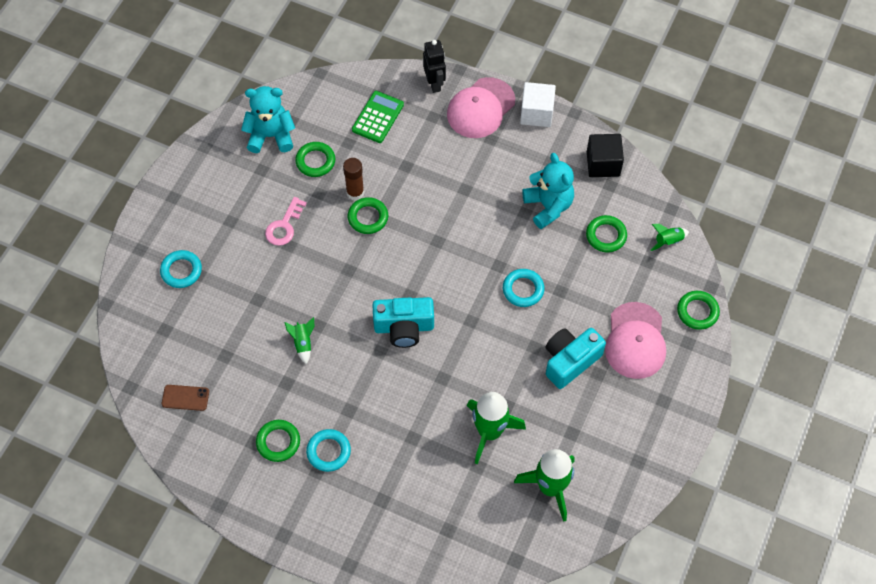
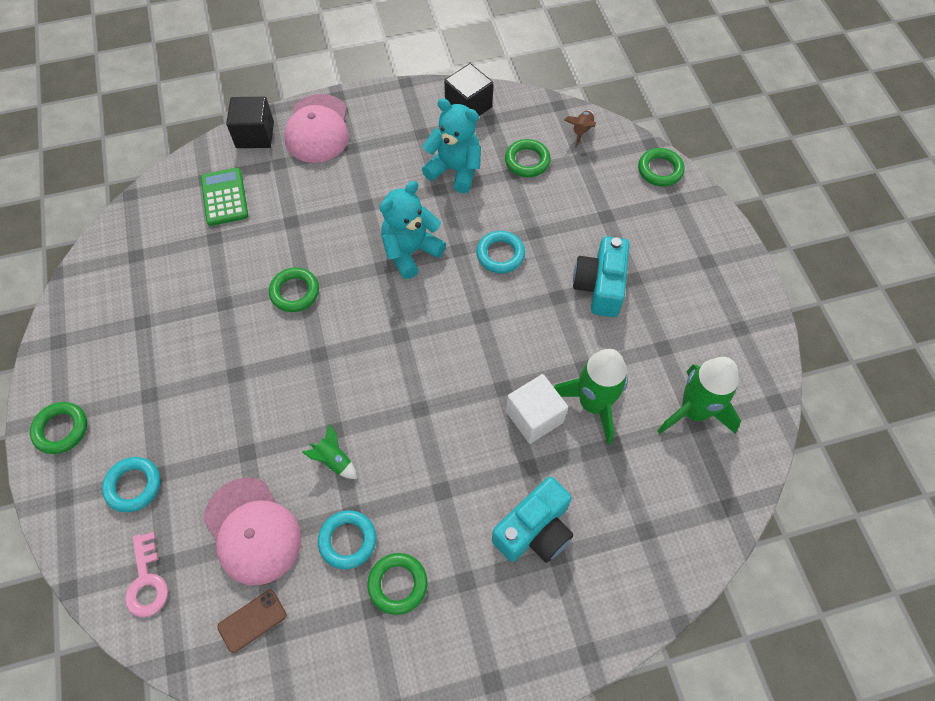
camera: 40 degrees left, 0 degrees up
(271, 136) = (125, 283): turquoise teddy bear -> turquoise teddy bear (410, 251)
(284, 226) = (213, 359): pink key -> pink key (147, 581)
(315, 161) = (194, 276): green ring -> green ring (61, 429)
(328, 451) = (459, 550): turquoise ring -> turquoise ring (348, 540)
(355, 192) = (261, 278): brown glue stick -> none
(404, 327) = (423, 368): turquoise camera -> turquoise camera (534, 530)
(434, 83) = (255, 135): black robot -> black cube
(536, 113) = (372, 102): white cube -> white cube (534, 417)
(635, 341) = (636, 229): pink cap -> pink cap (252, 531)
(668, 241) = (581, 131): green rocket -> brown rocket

* * *

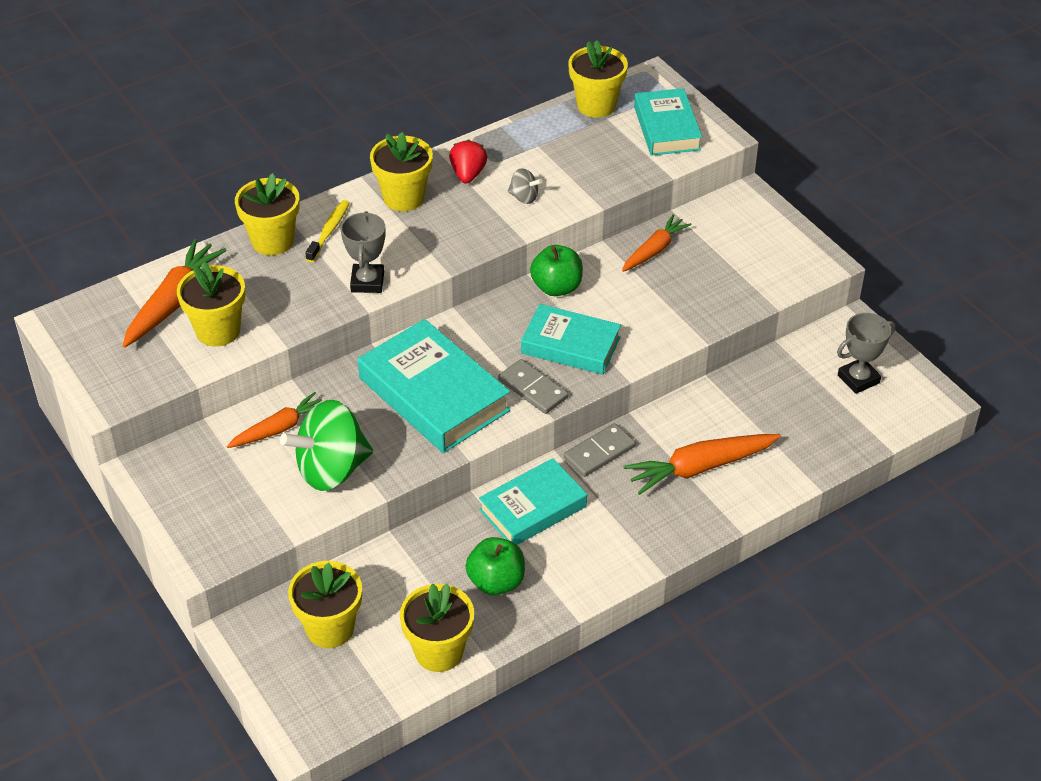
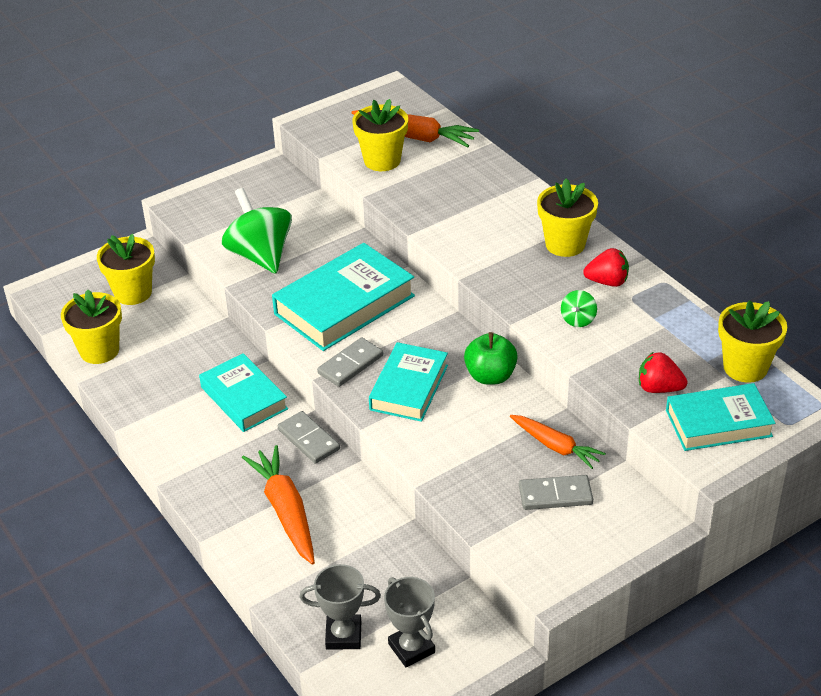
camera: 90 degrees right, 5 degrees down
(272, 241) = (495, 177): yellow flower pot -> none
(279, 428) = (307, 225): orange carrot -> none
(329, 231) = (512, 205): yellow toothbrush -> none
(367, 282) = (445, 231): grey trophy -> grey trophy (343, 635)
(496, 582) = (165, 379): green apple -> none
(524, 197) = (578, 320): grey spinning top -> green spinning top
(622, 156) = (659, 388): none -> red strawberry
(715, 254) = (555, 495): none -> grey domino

Aim of the exercise =
What do the lines above say from the one containing "(367, 282) = (445, 231): grey" down to the one containing "(715, 254) = (555, 495): none -> grey domino"? Return them exactly, both end lines included, and only them.

Exercise result =
(367, 282) = (445, 231): grey trophy -> grey trophy (343, 635)
(496, 582) = (165, 379): green apple -> none
(524, 197) = (578, 320): grey spinning top -> green spinning top
(622, 156) = (659, 388): none -> red strawberry
(715, 254) = (555, 495): none -> grey domino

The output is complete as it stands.